▶ **TASK OBJECTIVE**: Give back the entries in full, exactly as they are written.

Dataset items:
= Beginning of Section =

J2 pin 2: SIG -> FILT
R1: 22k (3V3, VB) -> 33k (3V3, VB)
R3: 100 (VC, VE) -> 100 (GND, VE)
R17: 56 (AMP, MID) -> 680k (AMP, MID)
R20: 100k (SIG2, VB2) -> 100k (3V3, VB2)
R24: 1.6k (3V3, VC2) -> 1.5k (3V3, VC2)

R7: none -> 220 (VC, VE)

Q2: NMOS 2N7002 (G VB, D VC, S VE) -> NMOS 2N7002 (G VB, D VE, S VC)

= End of Section =

▶ **SOLUTION TO THIS PROBLEM**:
J2 pin 2: SIG -> FILT
R1: 22k (3V3, VB) -> 33k (3V3, VB)
R3: 100 (VC, VE) -> 100 (GND, VE)
R17: 56 (AMP, MID) -> 680k (AMP, MID)
R20: 100k (SIG2, VB2) -> 100k (3V3, VB2)
R24: 1.6k (3V3, VC2) -> 1.5k (3V3, VC2)

R7: none -> 220 (VC, VE)

Q2: NMOS 2N7002 (G VB, D VC, S VE) -> NMOS 2N7002 (G VB, D VE, S VC)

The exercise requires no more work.